START Records to process
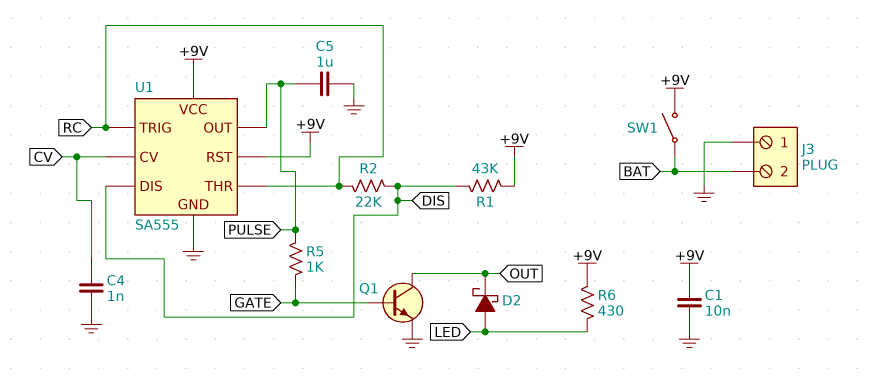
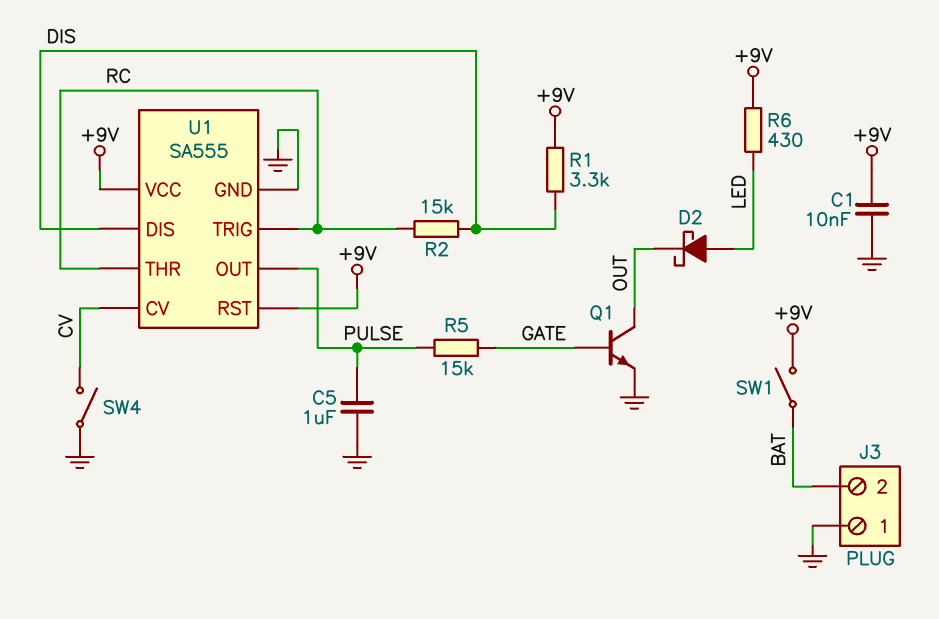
C4: 1nF (CV, GND) -> none
R1: 43k (+9V, DIS) -> 3.3k (+9V, DIS)
R2: 22k (DIS, RC) -> 15k (DIS, RC)
R5: 1k (GATE, PULSE) -> 15k (GATE, PULSE)
SW4: none -> switch (CV, GND)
END Records to process
Copy each line above containing the string "none".

_Answer for the task:_
C4: 1nF (CV, GND) -> none
SW4: none -> switch (CV, GND)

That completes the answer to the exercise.